Segment Start: GIVEN DATA

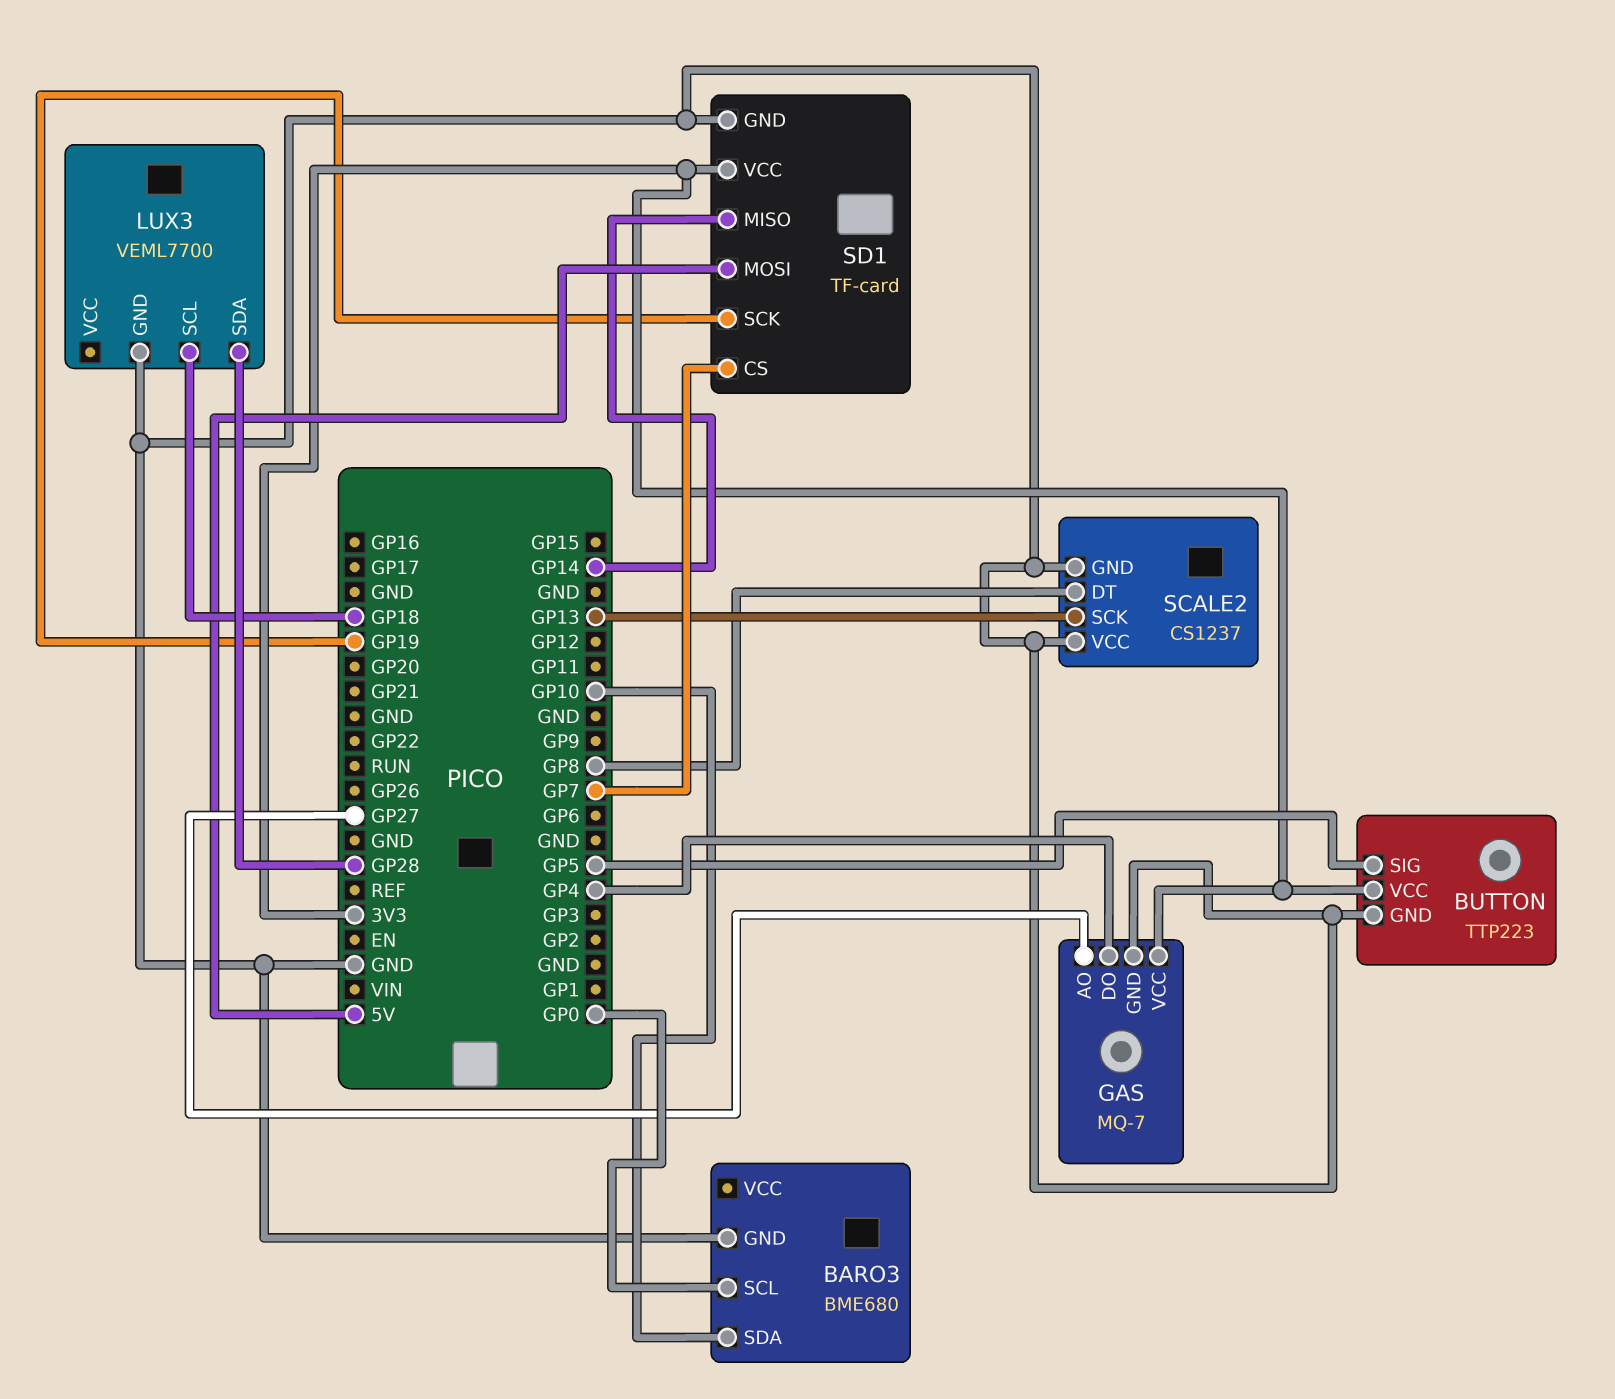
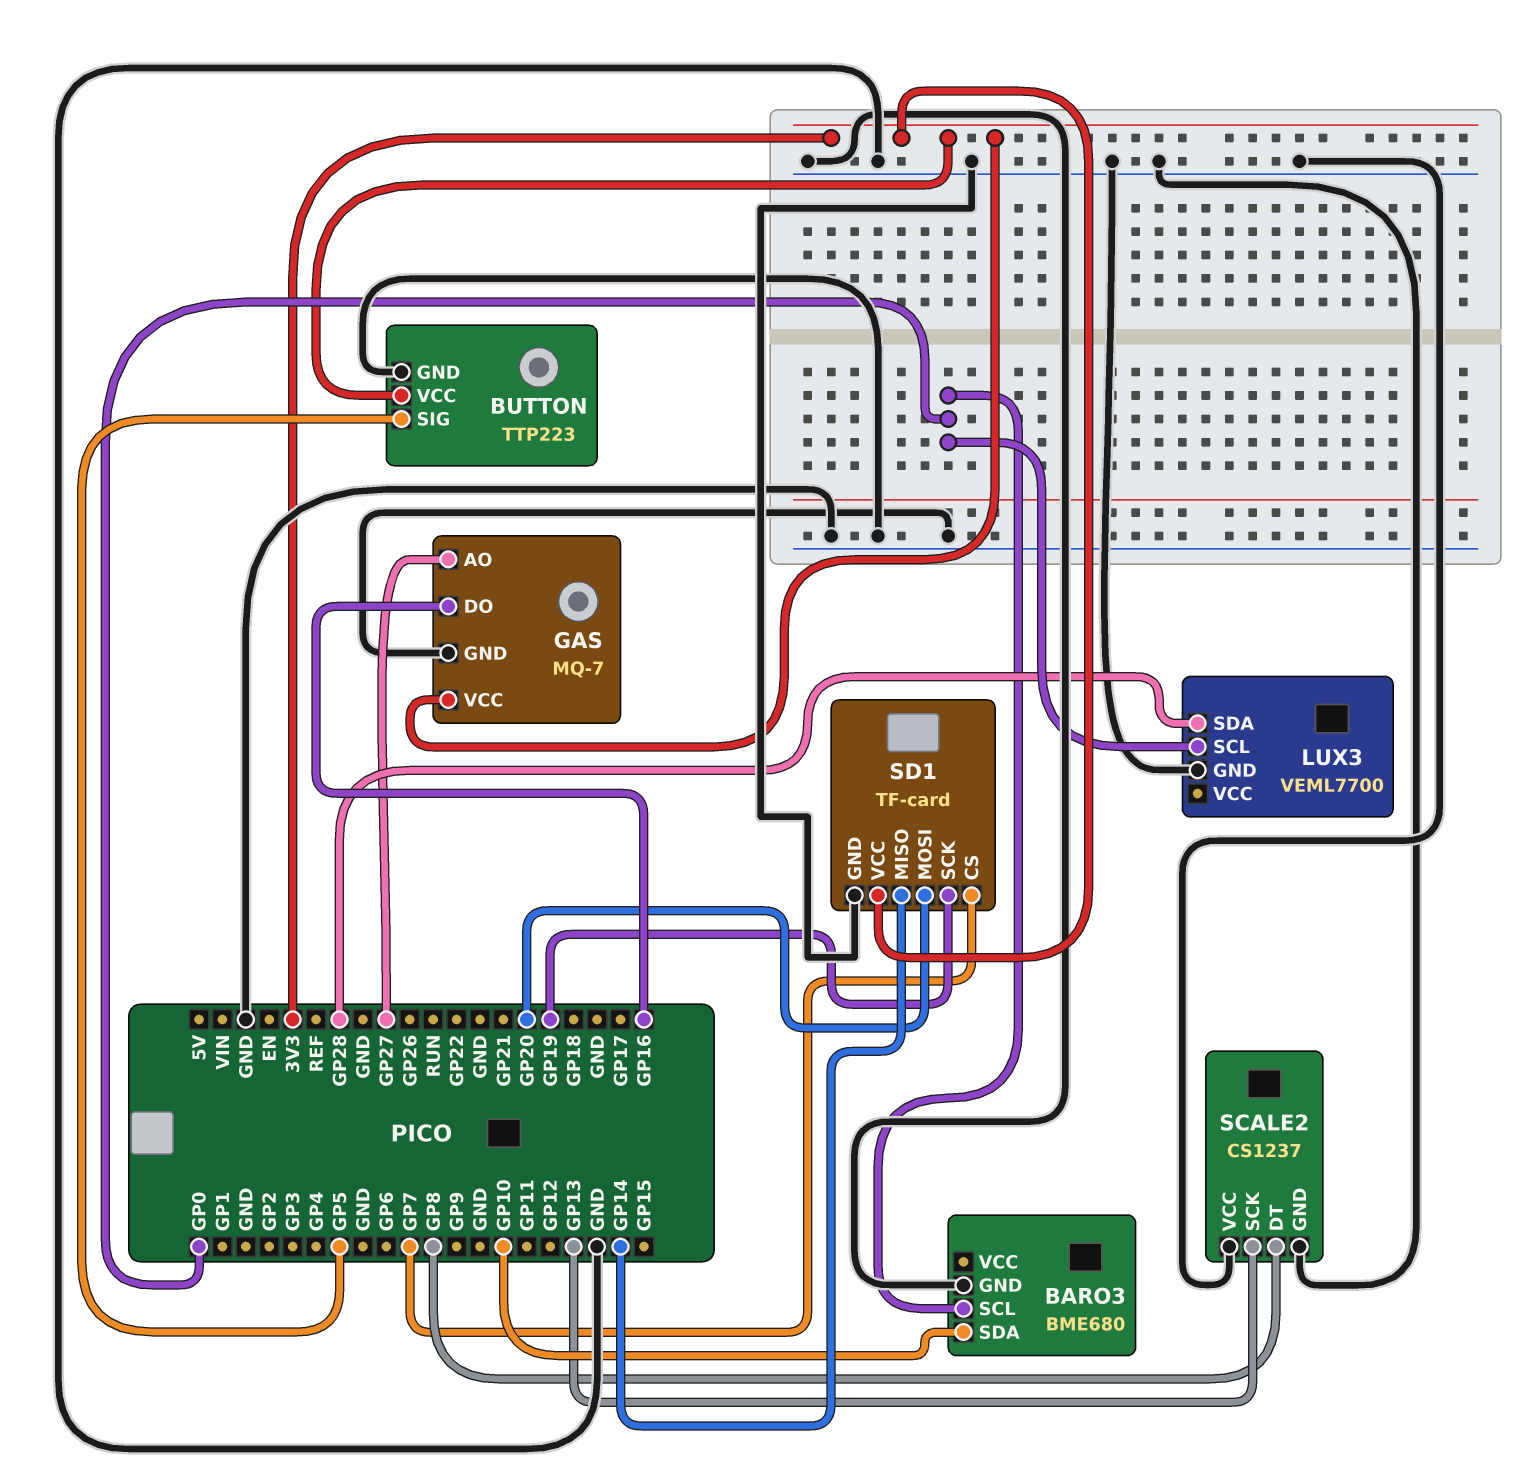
GAS pin DO: GP4 -> GP16
LUX3 pin SCL: GP18 -> GP0
SD1 pin MOSI: 5V -> GP20

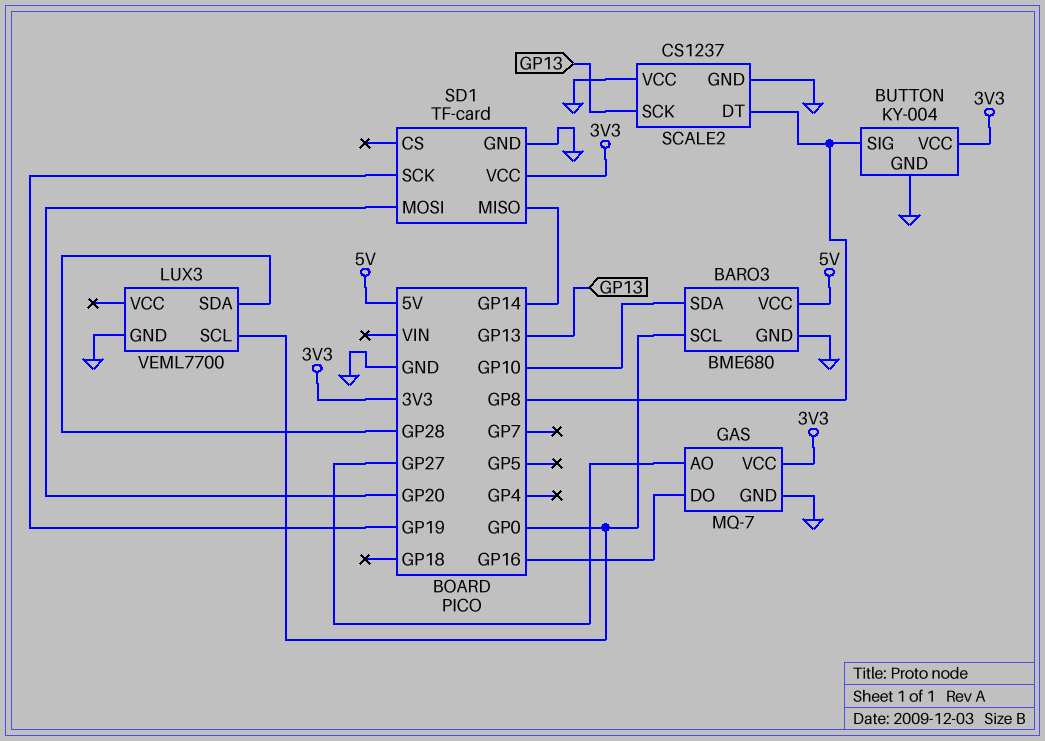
BARO3 pin VCC: none -> 5V
BUTTON: TTP223 -> KY-004
BUTTON pin SIG: GP5 -> GP8
SD1 pin CS: GP7 -> none

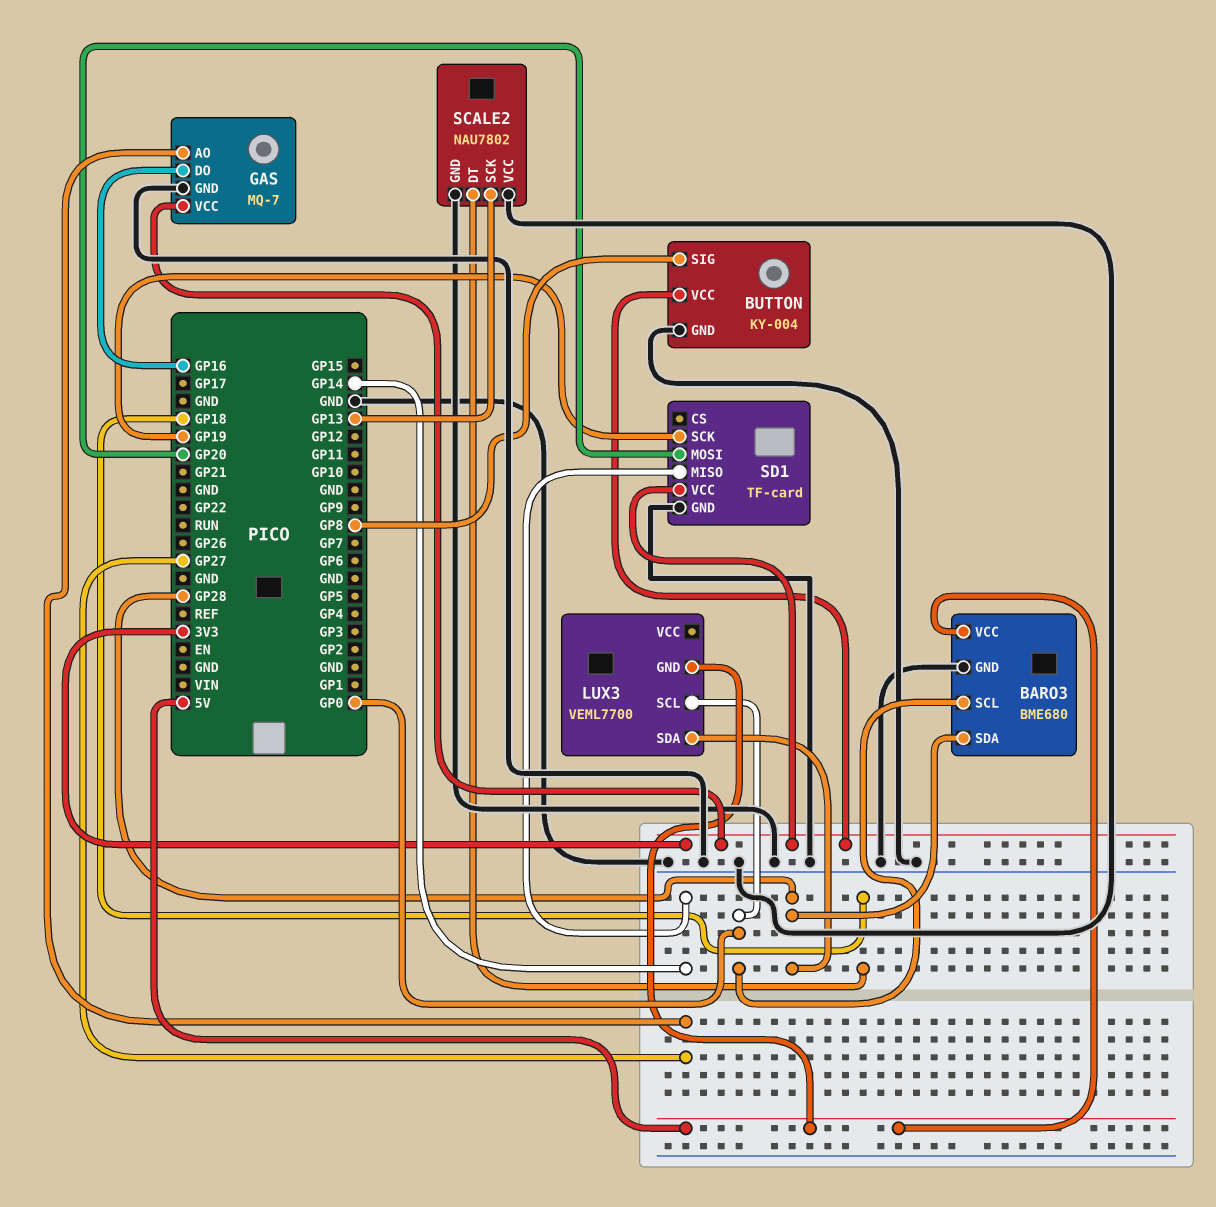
BARO3 pin SDA: GP10 -> GP28
LUX3 pin GND: GND -> 5V
SCALE2: CS1237 -> NAU7802
SCALE2 pin DT: GP8 -> GP18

Segment End: GIVEN DATA

### TASK TO COMPLETE
Please report every line among the entries that includes "BUTTON".

### SOLVED EXERCISE
BUTTON: TTP223 -> KY-004
BUTTON pin SIG: GP5 -> GP8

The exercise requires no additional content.